=== WORK ORDER ===
Print every record exactly as it appears. Leave the pictures out.
BEGIN
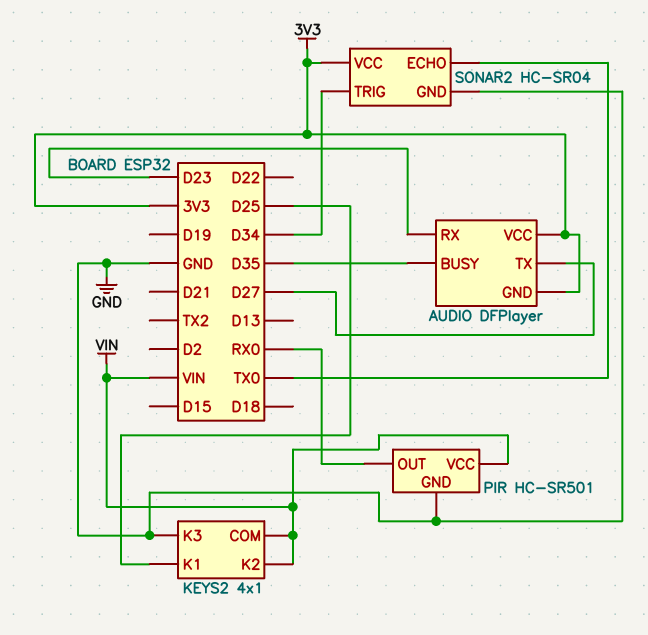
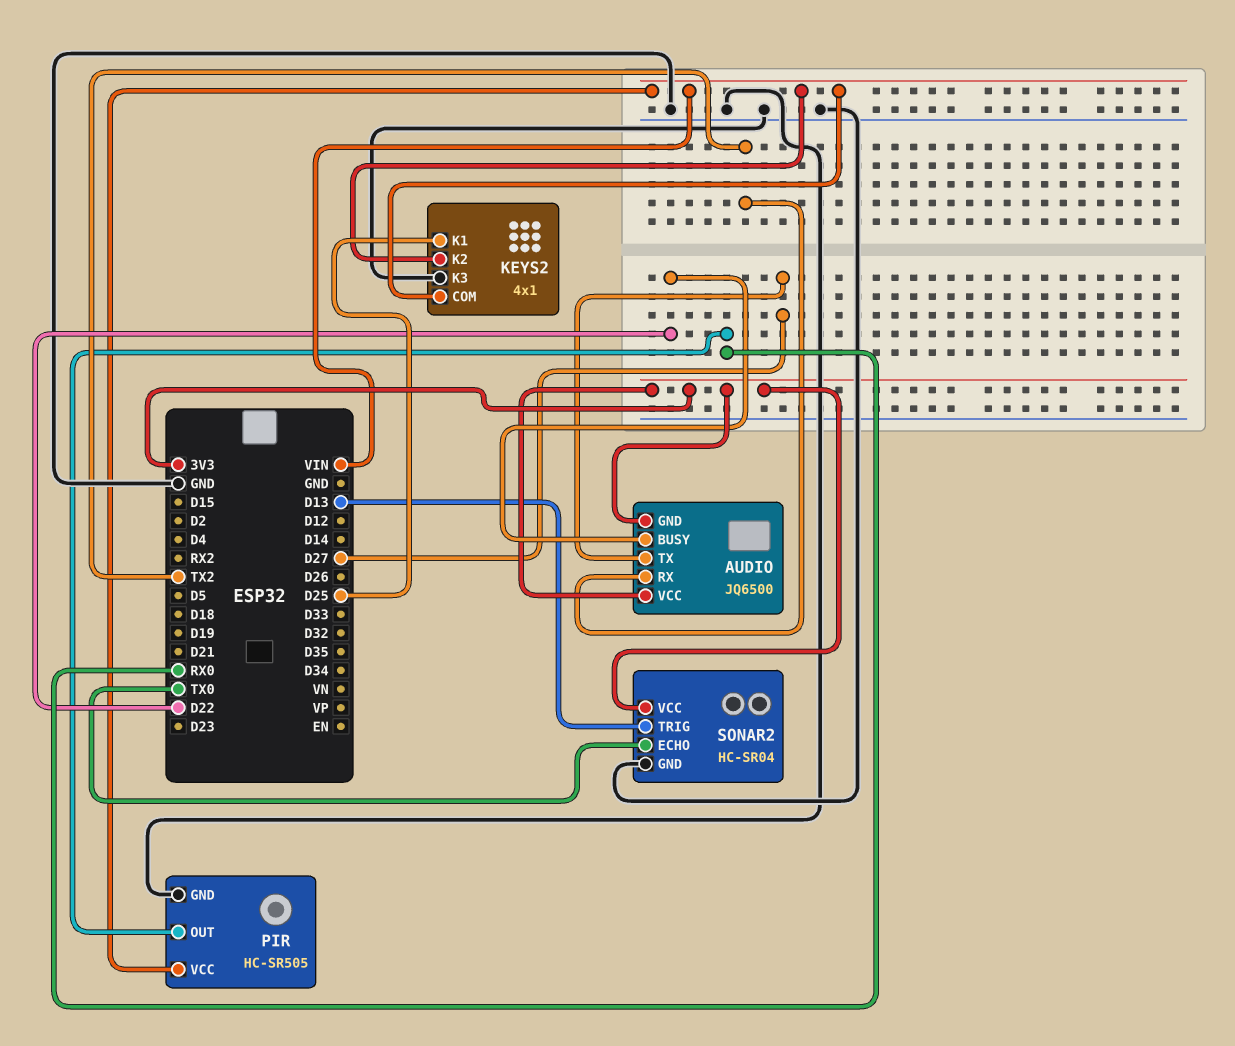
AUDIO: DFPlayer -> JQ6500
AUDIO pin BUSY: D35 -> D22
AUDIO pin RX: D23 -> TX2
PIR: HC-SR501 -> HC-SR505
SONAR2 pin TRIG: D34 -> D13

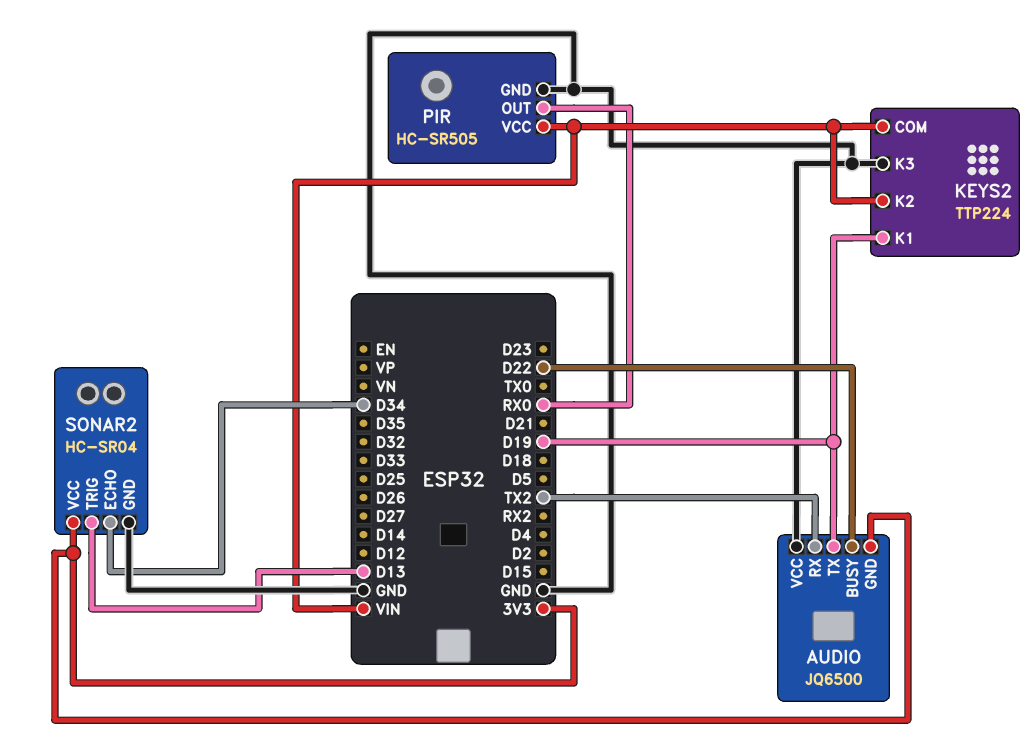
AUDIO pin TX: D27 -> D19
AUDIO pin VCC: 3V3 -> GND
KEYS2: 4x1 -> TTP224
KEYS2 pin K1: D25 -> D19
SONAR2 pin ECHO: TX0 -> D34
END
=== YOUR SOLUTION ===
AUDIO: DFPlayer -> JQ6500
AUDIO pin BUSY: D35 -> D22
AUDIO pin RX: D23 -> TX2
PIR: HC-SR501 -> HC-SR505
SONAR2 pin TRIG: D34 -> D13

AUDIO pin TX: D27 -> D19
AUDIO pin VCC: 3V3 -> GND
KEYS2: 4x1 -> TTP224
KEYS2 pin K1: D25 -> D19
SONAR2 pin ECHO: TX0 -> D34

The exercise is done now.